* Your assignment
For the entries below, return every line from the top through the line with "(176, 150) = (601, 224): brown" exactly as it stands, omitting pictures.

Object state change records
┌────────

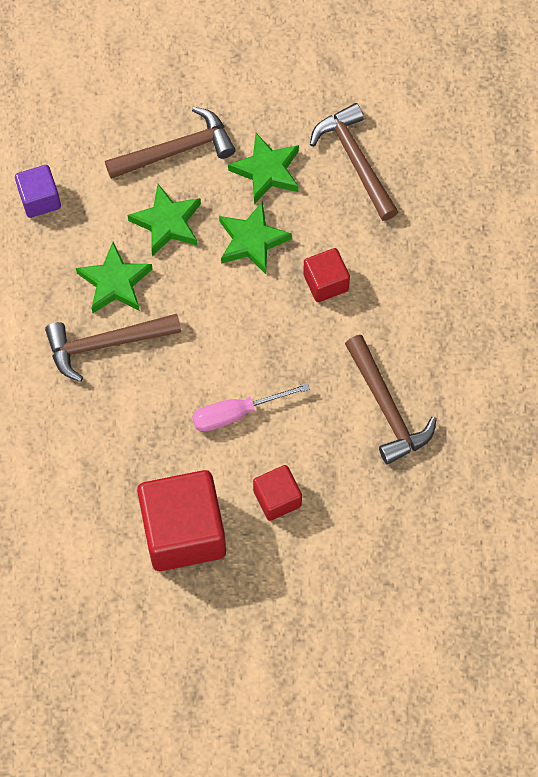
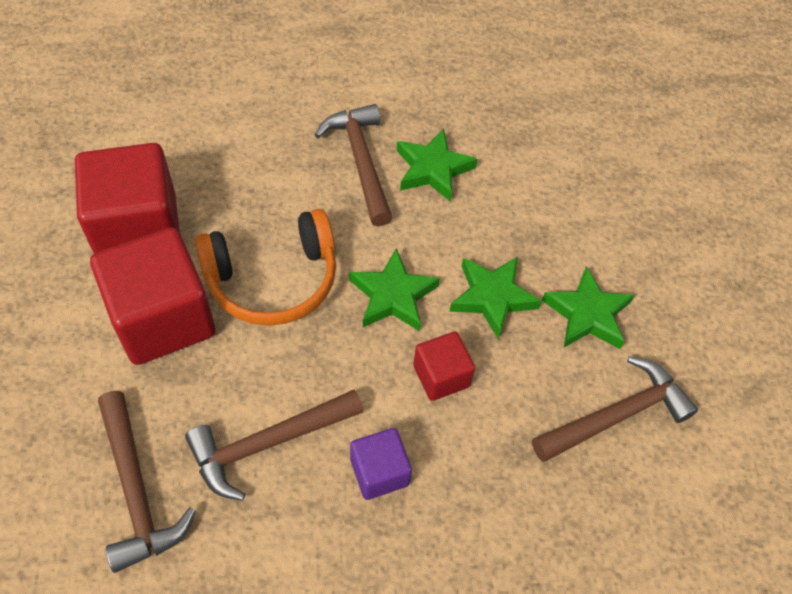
camera: 85 degrees right, 10 degrees down
(40, 199) = (525, 107): purple cube -> purple cube (379, 472)
(167, 223) = (508, 215): green star -> green star (393, 295)
(176, 150) = (601, 224): brown hammer -> brown hammer (136, 490)
(236, 413) = (273, 279): pink screwdriver -> orange headphones
(277, 498) = (163, 318): red cube -> red cube, size x1.94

└────────

* Written answer
camera: 85 degrees right, 10 degrees down
(40, 199) = (525, 107): purple cube -> purple cube (379, 472)
(167, 223) = (508, 215): green star -> green star (393, 295)
(176, 150) = (601, 224): brown hammer -> brown hammer (136, 490)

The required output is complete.